[Object state change records]
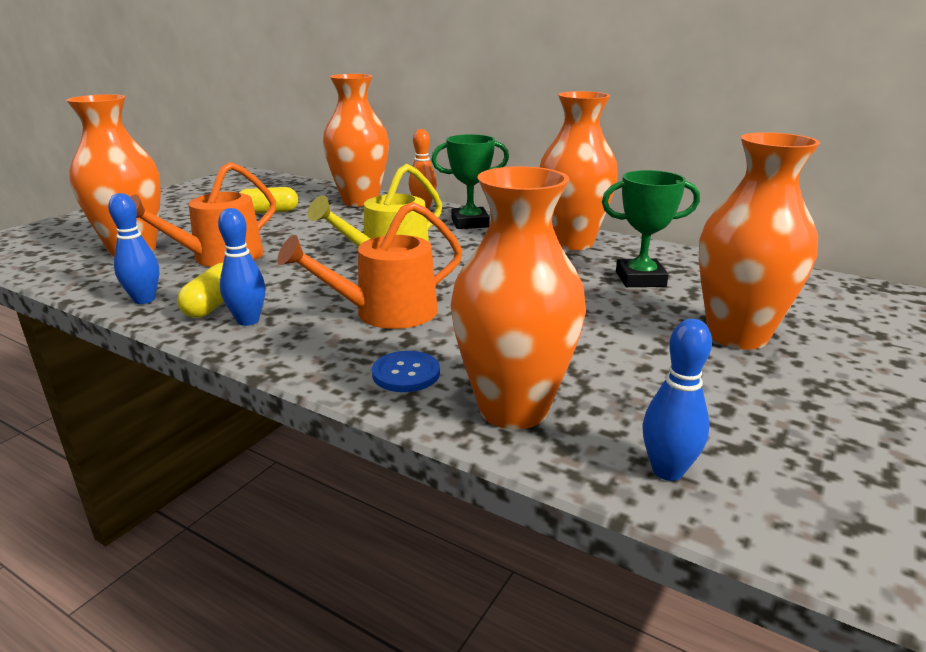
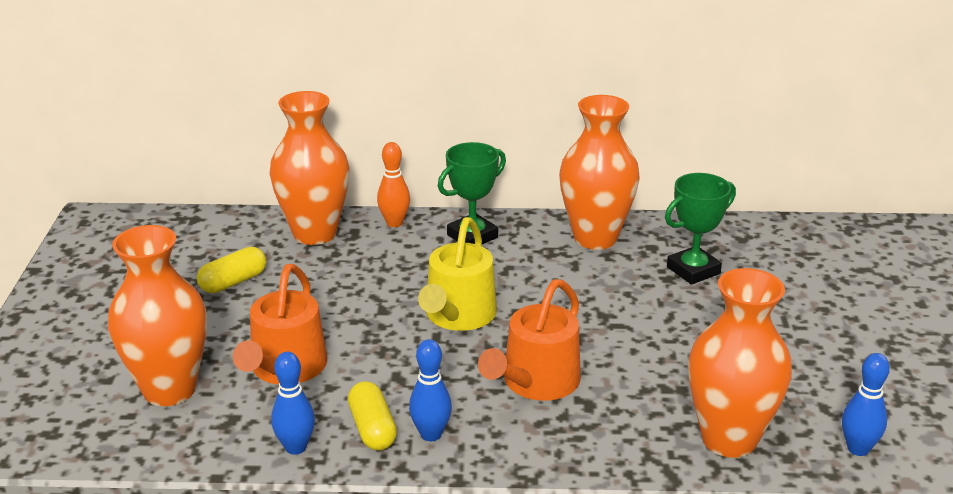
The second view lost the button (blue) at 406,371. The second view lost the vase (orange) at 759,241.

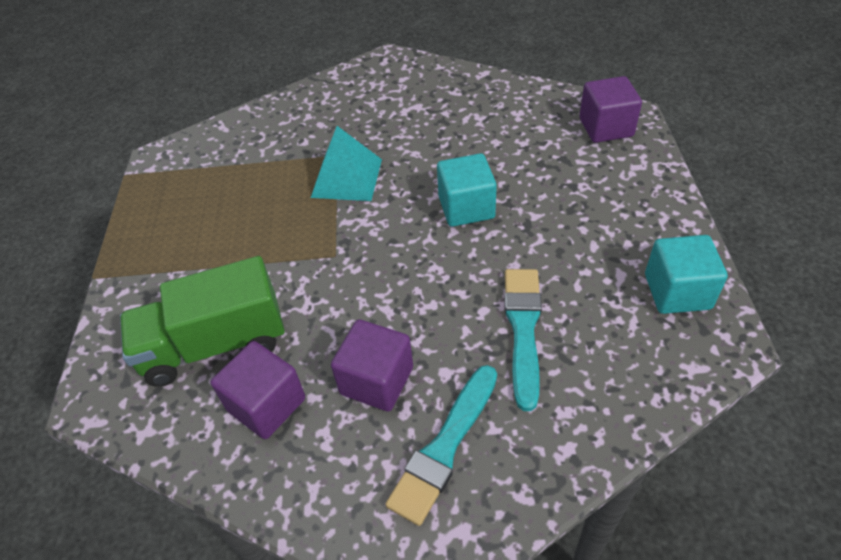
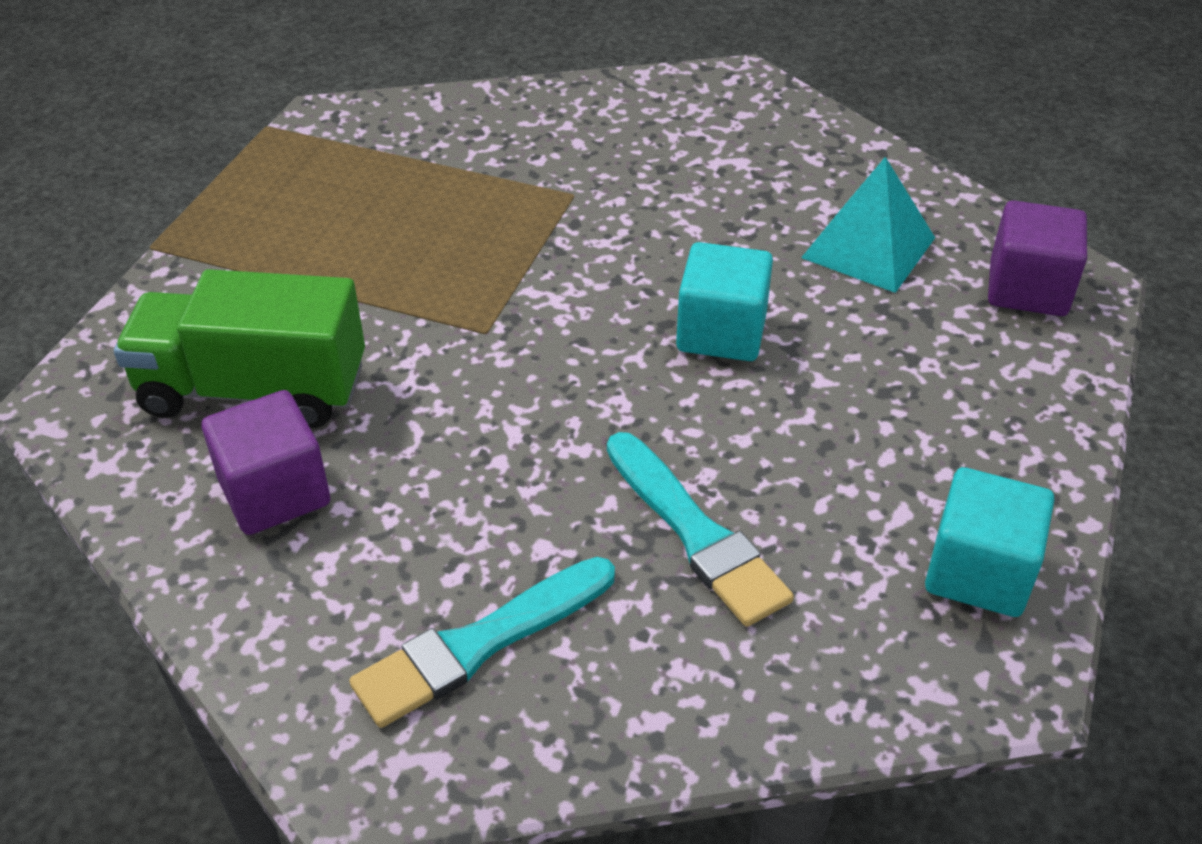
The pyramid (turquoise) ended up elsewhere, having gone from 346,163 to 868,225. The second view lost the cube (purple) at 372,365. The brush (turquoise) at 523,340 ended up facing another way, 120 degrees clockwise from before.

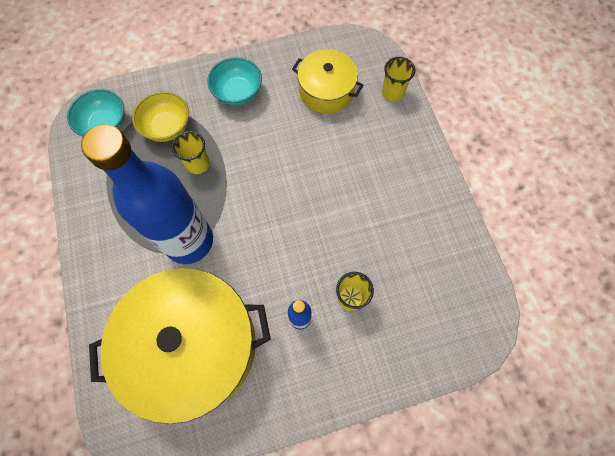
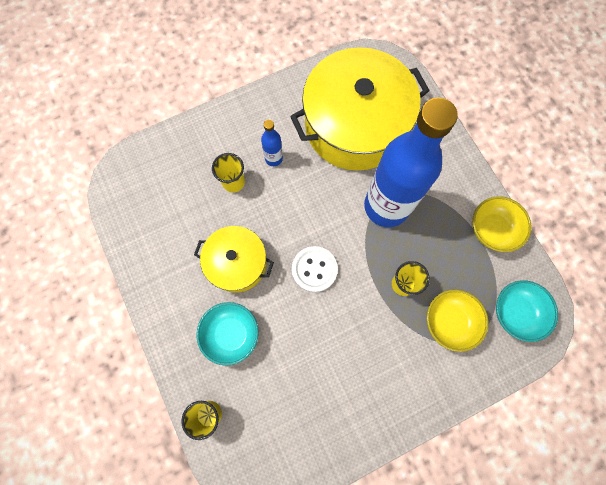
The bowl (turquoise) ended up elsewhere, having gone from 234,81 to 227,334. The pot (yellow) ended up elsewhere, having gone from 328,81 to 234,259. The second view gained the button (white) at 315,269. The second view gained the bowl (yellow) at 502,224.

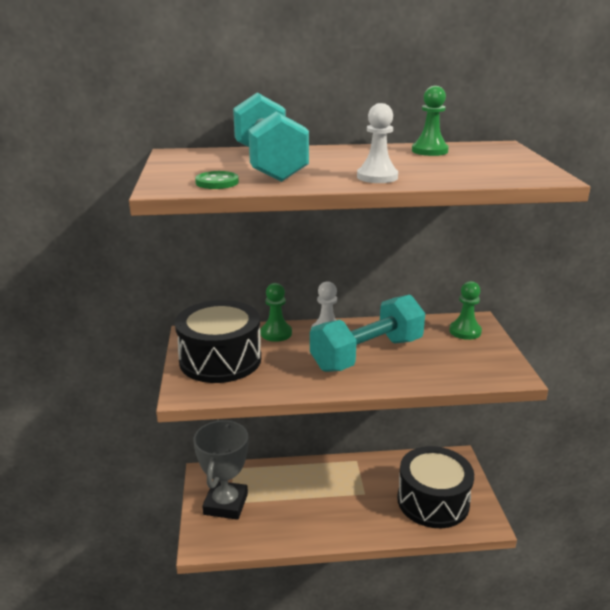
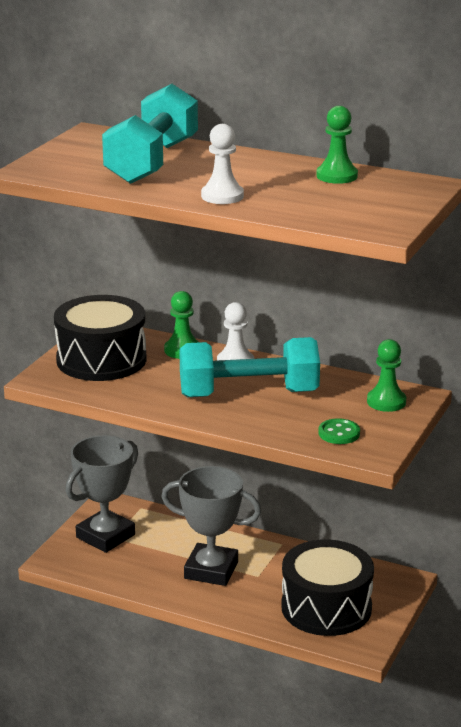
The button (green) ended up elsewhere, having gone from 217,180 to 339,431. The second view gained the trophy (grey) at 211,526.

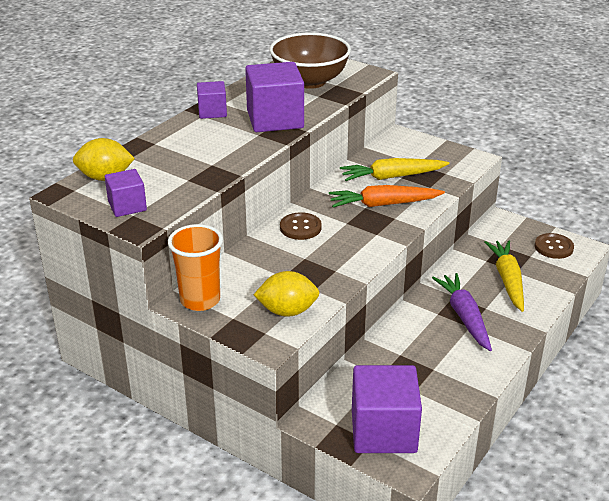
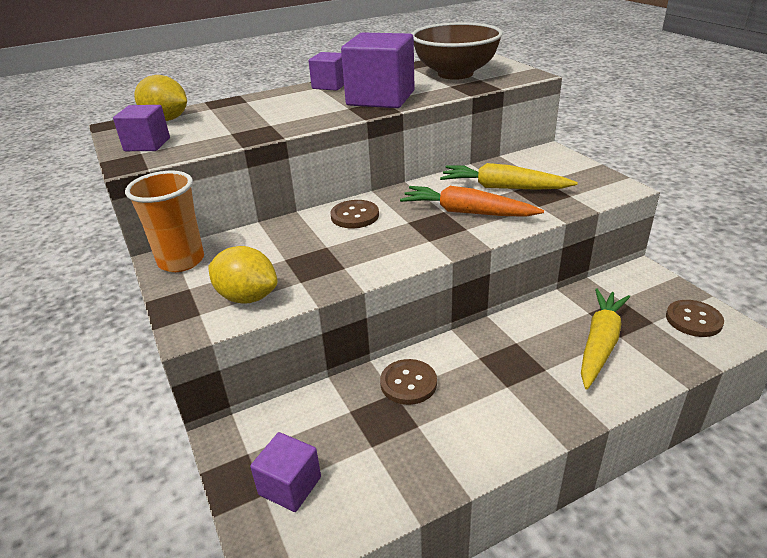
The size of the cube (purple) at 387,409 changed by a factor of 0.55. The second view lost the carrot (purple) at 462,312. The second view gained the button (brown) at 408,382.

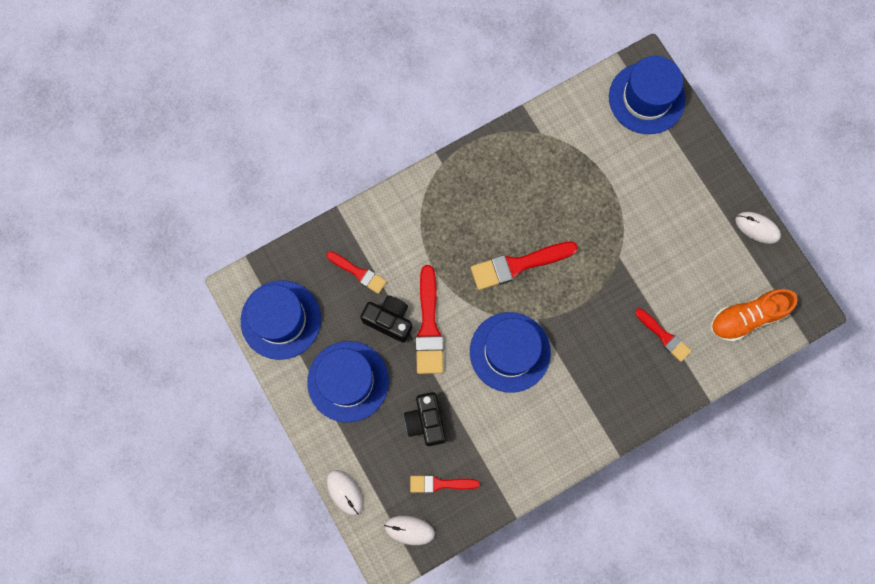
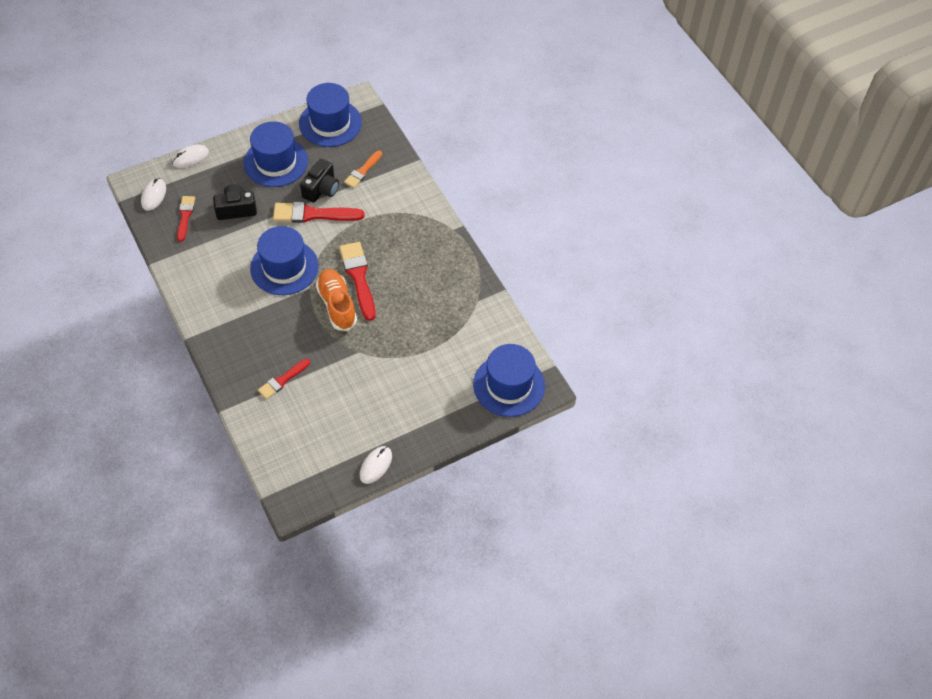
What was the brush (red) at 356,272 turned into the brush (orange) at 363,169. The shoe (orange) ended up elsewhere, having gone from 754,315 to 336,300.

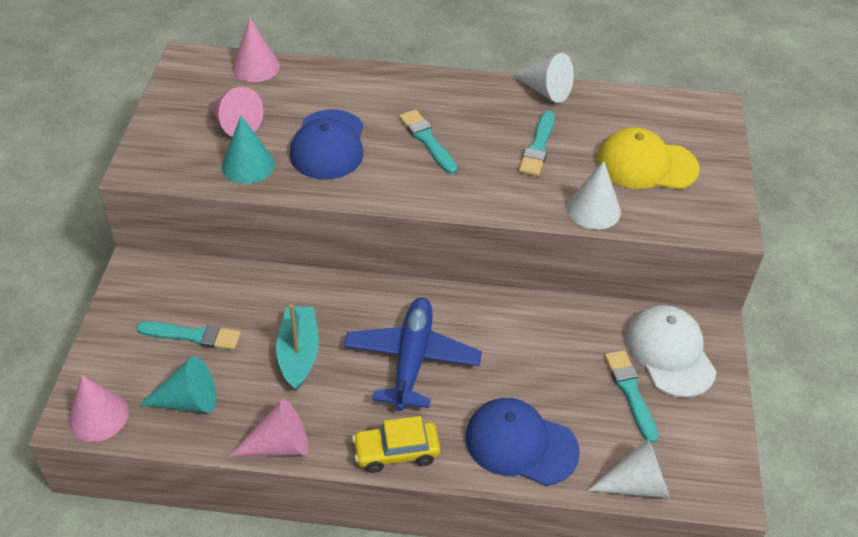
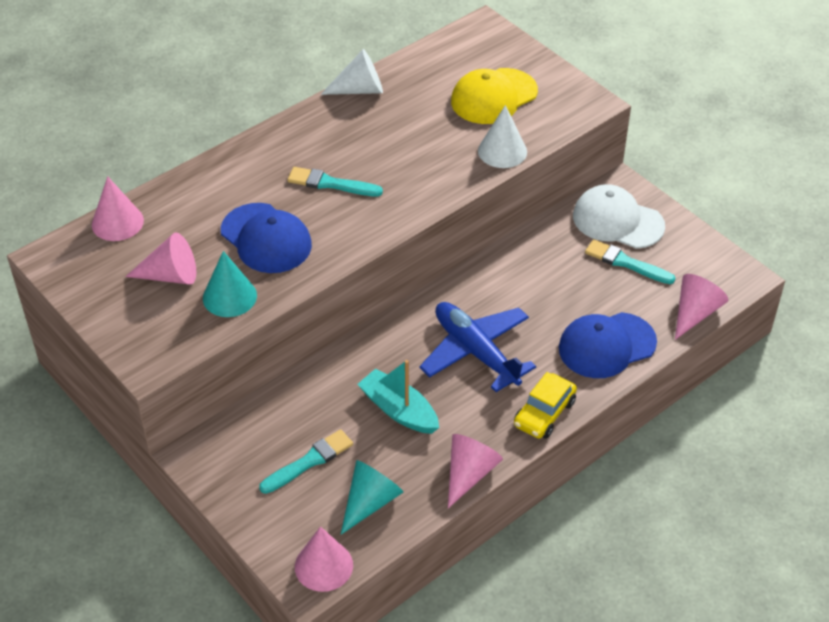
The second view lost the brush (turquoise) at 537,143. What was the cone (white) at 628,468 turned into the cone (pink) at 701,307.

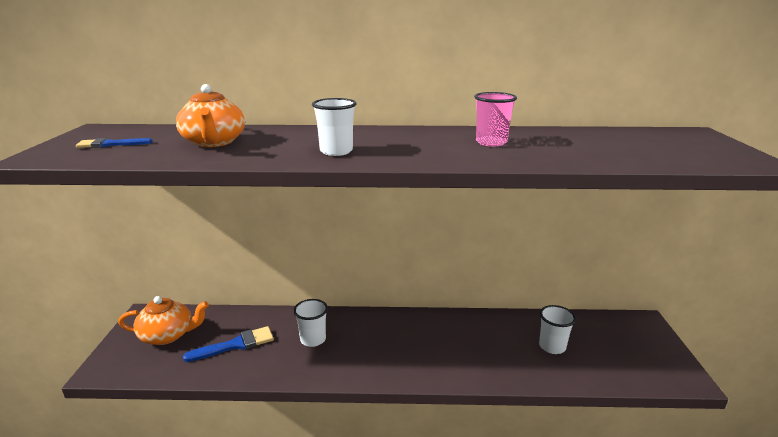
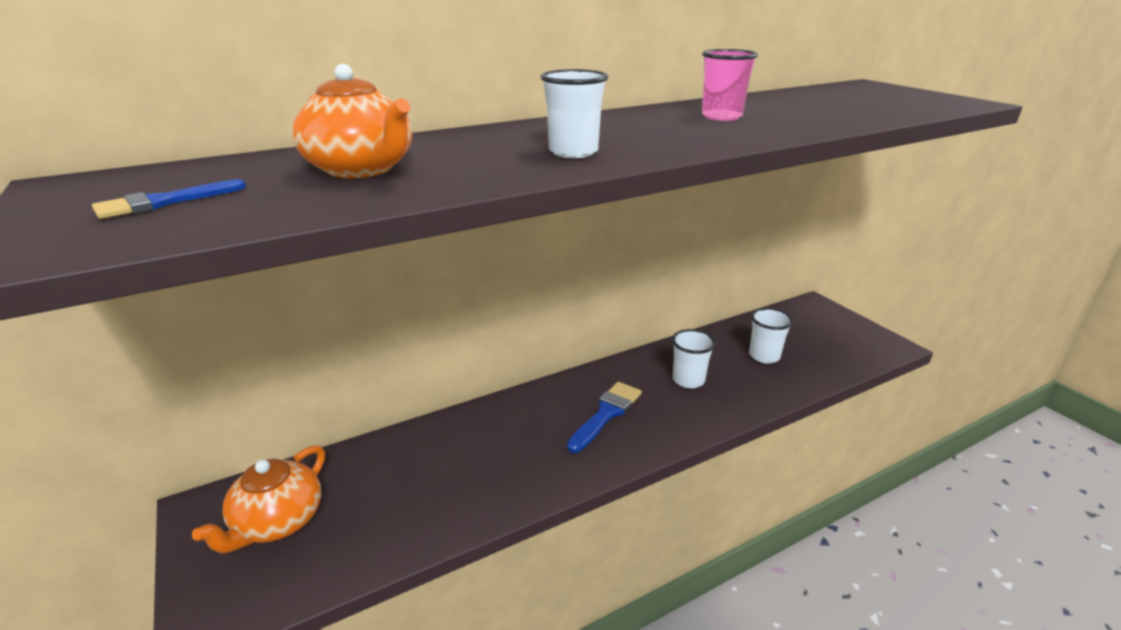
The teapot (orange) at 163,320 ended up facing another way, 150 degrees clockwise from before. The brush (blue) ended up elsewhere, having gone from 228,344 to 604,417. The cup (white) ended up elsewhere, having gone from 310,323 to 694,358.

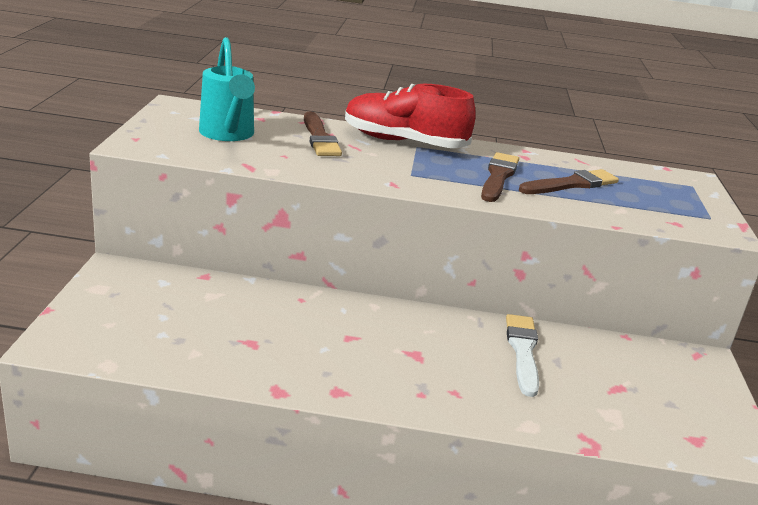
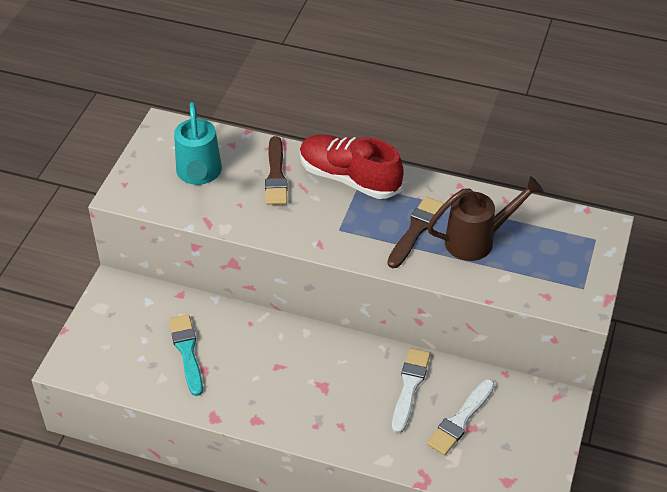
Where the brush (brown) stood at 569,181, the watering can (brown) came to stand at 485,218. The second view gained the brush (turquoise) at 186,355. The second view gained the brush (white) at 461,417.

- Problem requirements -
Repeat every line above exactly, minus the pictures.

- The completed task -
The second view lost the button (blue) at 406,371. The second view lost the vase (orange) at 759,241.

The pyramid (turquoise) ended up elsewhere, having gone from 346,163 to 868,225. The second view lost the cube (purple) at 372,365. The brush (turquoise) at 523,340 ended up facing another way, 120 degrees clockwise from before.

The bowl (turquoise) ended up elsewhere, having gone from 234,81 to 227,334. The pot (yellow) ended up elsewhere, having gone from 328,81 to 234,259. The second view gained the button (white) at 315,269. The second view gained the bowl (yellow) at 502,224.

The button (green) ended up elsewhere, having gone from 217,180 to 339,431. The second view gained the trophy (grey) at 211,526.

The size of the cube (purple) at 387,409 changed by a factor of 0.55. The second view lost the carrot (purple) at 462,312. The second view gained the button (brown) at 408,382.

What was the brush (red) at 356,272 turned into the brush (orange) at 363,169. The shoe (orange) ended up elsewhere, having gone from 754,315 to 336,300.

The second view lost the brush (turquoise) at 537,143. What was the cone (white) at 628,468 turned into the cone (pink) at 701,307.

The teapot (orange) at 163,320 ended up facing another way, 150 degrees clockwise from before. The brush (blue) ended up elsewhere, having gone from 228,344 to 604,417. The cup (white) ended up elsewhere, having gone from 310,323 to 694,358.

Where the brush (brown) stood at 569,181, the watering can (brown) came to stand at 485,218. The second view gained the brush (turquoise) at 186,355. The second view gained the brush (white) at 461,417.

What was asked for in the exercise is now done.